**TO DO**. Pick out every line of the data below that contains the word "instrumentName", and copy each of those lines in full.

[Stored records]

________

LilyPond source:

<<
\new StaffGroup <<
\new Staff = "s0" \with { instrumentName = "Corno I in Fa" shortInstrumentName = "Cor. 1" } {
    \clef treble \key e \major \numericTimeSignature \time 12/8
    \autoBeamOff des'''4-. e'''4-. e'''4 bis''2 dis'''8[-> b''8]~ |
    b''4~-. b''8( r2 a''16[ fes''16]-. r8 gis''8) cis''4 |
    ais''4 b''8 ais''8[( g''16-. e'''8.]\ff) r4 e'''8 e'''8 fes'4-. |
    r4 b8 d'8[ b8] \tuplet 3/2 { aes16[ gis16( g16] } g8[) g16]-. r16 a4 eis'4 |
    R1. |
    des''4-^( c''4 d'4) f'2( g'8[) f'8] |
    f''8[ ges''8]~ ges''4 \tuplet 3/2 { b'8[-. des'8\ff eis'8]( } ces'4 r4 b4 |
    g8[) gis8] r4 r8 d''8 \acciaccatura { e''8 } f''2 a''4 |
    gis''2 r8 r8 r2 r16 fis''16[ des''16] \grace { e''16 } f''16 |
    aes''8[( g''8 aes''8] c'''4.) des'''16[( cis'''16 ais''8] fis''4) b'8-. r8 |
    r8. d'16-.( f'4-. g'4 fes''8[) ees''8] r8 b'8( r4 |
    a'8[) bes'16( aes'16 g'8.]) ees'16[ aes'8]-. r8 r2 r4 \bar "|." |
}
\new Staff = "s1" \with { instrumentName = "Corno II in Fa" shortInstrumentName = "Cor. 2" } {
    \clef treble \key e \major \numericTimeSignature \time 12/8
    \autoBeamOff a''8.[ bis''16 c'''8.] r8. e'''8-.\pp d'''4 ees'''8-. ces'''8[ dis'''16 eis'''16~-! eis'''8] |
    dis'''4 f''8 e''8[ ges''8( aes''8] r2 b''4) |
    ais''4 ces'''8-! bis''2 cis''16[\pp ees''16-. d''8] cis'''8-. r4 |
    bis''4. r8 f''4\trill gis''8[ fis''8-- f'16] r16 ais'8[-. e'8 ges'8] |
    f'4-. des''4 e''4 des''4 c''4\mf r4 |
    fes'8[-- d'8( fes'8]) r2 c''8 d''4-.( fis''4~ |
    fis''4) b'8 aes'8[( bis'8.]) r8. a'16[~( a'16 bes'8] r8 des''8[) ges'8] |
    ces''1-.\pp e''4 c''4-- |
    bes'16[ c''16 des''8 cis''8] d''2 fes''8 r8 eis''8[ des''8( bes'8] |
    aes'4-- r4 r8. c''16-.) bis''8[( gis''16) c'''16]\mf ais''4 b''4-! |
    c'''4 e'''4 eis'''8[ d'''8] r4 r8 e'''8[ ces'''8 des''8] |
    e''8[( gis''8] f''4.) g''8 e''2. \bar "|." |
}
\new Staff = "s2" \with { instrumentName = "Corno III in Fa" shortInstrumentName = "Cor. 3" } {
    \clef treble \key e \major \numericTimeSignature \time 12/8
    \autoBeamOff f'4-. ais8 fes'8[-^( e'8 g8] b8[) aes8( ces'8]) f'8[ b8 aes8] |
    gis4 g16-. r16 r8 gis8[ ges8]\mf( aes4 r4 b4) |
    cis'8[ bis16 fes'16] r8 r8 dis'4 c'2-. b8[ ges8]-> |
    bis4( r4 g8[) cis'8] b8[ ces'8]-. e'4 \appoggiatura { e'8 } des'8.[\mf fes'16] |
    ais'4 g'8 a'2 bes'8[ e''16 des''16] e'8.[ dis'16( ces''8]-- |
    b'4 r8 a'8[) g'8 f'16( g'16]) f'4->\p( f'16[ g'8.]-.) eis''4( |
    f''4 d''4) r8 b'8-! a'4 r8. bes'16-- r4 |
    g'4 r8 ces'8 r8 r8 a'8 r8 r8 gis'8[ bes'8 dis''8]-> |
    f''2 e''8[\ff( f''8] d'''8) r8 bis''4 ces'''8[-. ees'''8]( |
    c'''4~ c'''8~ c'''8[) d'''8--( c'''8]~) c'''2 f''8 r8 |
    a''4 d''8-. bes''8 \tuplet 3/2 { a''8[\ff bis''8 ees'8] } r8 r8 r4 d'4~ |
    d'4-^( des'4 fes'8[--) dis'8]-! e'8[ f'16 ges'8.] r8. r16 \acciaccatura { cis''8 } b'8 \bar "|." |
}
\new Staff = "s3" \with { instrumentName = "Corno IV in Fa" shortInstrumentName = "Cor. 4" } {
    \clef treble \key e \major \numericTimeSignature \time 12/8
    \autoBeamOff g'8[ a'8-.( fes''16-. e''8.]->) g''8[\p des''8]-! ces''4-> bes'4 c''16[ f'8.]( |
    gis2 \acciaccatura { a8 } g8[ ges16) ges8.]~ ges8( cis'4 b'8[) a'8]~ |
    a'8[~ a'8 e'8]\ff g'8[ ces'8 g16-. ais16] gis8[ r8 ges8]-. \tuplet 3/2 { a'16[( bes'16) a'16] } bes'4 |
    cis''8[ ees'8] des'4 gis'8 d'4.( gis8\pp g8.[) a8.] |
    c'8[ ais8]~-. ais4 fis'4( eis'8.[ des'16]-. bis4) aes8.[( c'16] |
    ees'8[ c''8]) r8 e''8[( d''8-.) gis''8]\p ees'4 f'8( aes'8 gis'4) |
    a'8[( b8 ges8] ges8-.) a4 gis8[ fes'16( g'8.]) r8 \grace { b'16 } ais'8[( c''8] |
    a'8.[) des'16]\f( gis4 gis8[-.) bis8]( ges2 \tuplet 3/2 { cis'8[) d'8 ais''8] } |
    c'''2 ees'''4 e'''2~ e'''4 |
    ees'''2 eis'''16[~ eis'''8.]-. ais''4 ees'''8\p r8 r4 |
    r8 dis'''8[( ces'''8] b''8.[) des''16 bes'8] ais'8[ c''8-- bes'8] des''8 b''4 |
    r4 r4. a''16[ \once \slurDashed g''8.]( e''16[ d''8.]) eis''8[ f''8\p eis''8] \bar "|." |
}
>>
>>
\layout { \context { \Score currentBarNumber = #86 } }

________

**OUTPUT OF THE TASK**.
\new Staff = "s0" \with { instrumentName = "Corno I in Fa" shortInstrumentName = "Cor. 1" } {
\new Staff = "s1" \with { instrumentName = "Corno II in Fa" shortInstrumentName = "Cor. 2" } {
\new Staff = "s2" \with { instrumentName = "Corno III in Fa" shortInstrumentName = "Cor. 3" } {
\new Staff = "s3" \with { instrumentName = "Corno IV in Fa" shortInstrumentName = "Cor. 4" } {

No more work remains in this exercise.